**Task instructions**. Please say how many lines in the records contain the word "none", giving only the number.

*** Opening Stored data ***

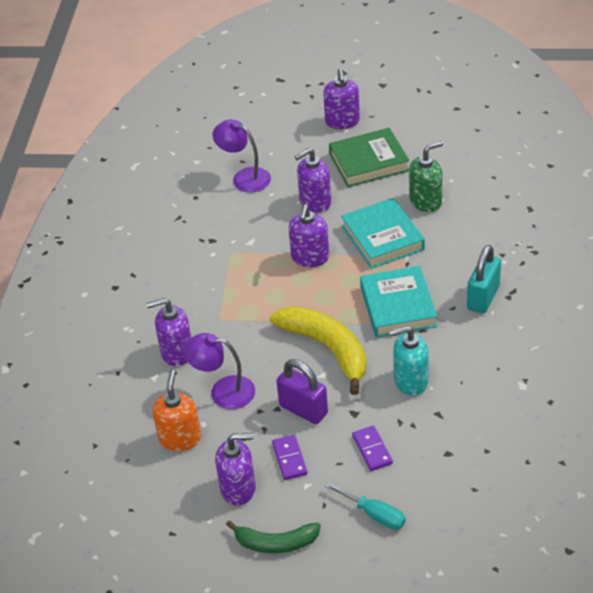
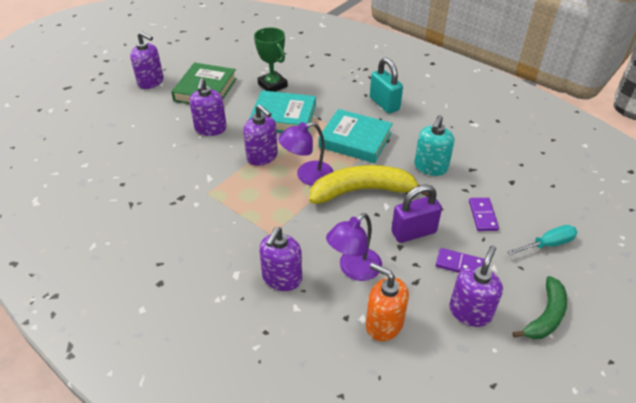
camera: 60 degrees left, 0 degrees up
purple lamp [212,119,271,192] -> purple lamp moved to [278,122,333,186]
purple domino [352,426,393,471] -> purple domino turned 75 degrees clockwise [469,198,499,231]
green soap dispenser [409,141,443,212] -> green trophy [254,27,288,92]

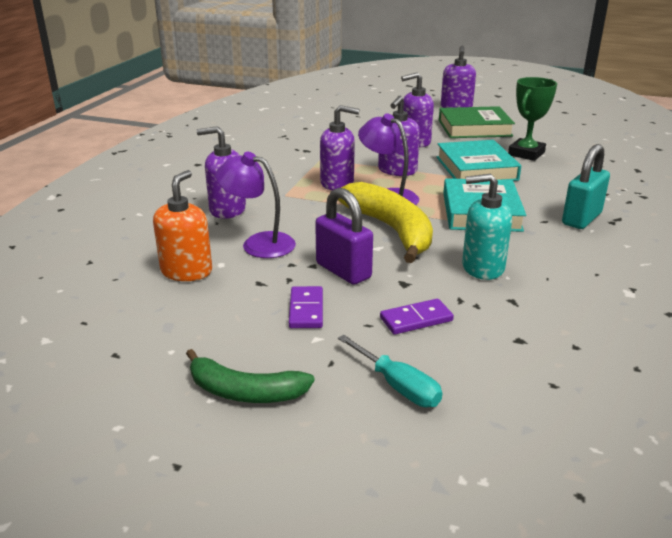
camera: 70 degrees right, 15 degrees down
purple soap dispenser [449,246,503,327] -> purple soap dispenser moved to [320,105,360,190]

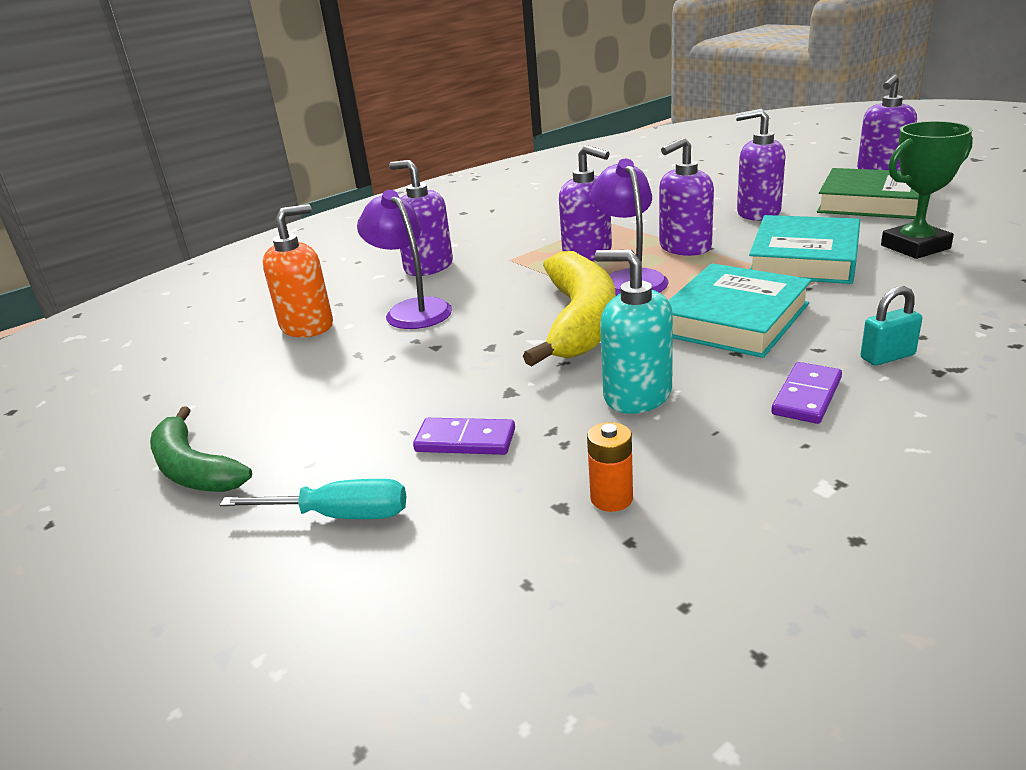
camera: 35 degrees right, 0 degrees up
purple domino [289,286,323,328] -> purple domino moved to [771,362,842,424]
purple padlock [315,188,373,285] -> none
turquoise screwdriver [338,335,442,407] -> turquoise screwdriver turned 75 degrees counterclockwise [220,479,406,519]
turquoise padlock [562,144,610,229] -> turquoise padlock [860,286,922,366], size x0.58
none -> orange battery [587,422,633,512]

*** Closing Stored data ***
*** Opening Stored data ***

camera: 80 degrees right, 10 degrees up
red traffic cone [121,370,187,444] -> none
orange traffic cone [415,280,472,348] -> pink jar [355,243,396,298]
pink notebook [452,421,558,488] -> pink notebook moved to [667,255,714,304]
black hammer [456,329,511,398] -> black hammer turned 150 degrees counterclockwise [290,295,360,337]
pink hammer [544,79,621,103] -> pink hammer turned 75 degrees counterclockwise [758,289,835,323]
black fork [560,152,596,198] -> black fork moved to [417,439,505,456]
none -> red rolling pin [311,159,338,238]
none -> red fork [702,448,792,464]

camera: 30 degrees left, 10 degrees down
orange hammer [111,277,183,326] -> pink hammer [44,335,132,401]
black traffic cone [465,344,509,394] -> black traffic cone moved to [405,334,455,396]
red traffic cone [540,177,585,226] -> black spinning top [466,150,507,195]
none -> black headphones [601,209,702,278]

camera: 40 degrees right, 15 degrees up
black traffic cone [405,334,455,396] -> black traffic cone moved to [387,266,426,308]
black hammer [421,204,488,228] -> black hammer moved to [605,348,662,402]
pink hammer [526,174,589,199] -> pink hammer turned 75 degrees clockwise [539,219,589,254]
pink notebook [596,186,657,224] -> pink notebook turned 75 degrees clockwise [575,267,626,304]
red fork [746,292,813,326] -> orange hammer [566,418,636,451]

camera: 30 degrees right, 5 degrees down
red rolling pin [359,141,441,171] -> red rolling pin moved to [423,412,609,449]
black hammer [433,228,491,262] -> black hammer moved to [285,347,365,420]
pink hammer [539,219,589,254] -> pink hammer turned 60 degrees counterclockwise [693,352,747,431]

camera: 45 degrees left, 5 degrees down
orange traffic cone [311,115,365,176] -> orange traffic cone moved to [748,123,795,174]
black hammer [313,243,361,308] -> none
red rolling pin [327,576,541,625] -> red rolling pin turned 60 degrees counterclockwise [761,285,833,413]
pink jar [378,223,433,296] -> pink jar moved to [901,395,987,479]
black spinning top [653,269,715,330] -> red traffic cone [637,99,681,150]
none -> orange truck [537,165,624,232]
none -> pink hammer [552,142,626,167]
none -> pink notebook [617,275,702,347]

*** Closing Stored data ***

**Solution to this task**. 10